- Opening Delimiter -
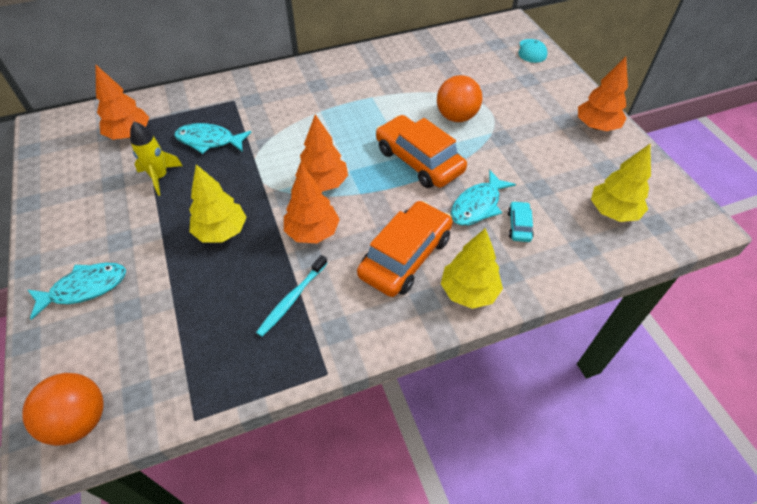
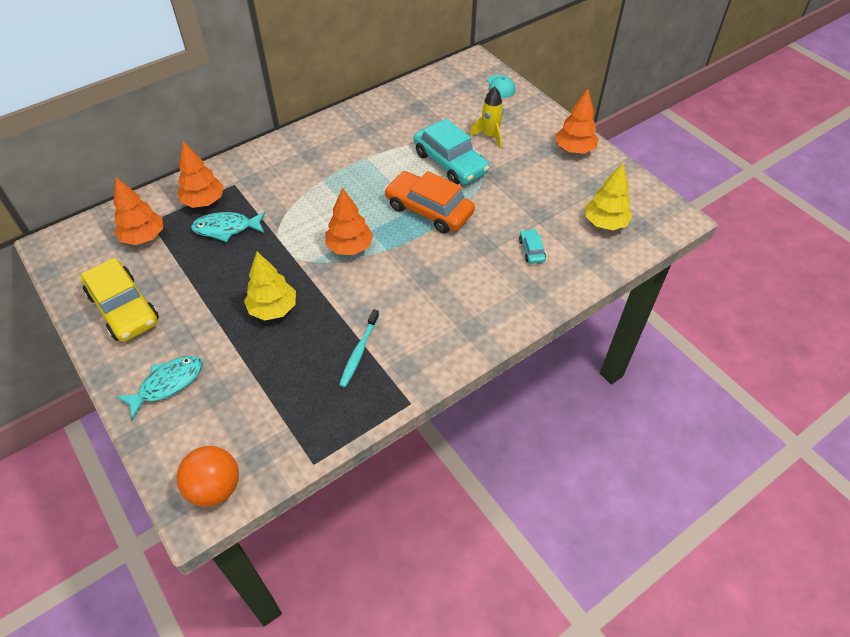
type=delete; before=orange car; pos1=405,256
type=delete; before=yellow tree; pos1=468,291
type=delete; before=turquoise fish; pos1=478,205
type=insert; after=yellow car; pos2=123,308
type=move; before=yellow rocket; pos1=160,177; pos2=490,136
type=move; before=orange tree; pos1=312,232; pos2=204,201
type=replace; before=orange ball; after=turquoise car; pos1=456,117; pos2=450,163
- Closing Delimiter -
- Opening Delimiter -
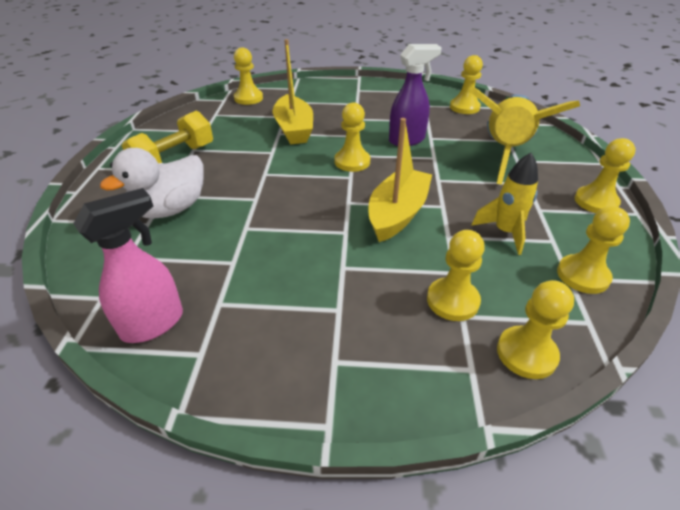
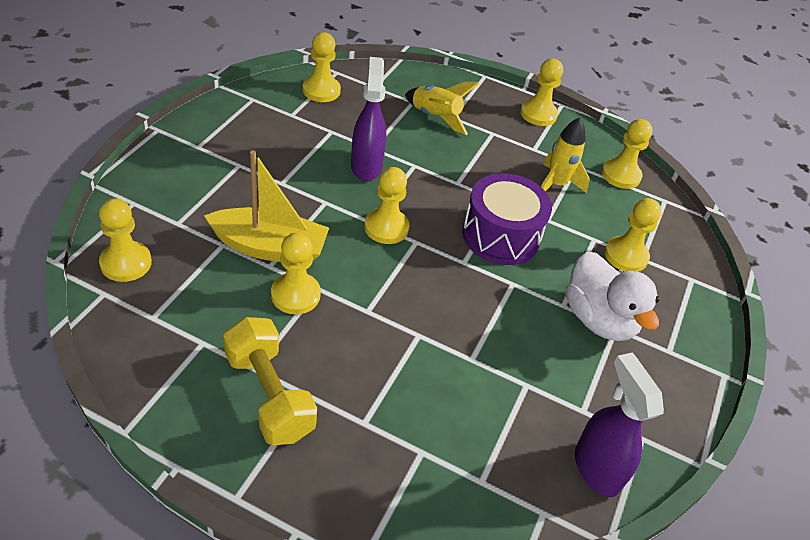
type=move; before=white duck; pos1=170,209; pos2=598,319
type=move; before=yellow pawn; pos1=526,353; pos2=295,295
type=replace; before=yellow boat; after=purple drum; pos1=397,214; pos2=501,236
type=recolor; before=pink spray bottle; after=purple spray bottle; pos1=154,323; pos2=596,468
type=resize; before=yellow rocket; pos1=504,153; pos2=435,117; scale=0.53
- Closing Delimiter -
→ TASK: Both end lines included, restate word for word the lines above from the line with "type=delete; before=orange car; pos1=405,256" to the line with "type=replace; before=orange ball;", and nothing else.

→ RESULT BELOW:
type=delete; before=orange car; pos1=405,256
type=delete; before=yellow tree; pos1=468,291
type=delete; before=turquoise fish; pos1=478,205
type=insert; after=yellow car; pos2=123,308
type=move; before=yellow rocket; pos1=160,177; pos2=490,136
type=move; before=orange tree; pos1=312,232; pos2=204,201
type=replace; before=orange ball; after=turquoise car; pos1=456,117; pos2=450,163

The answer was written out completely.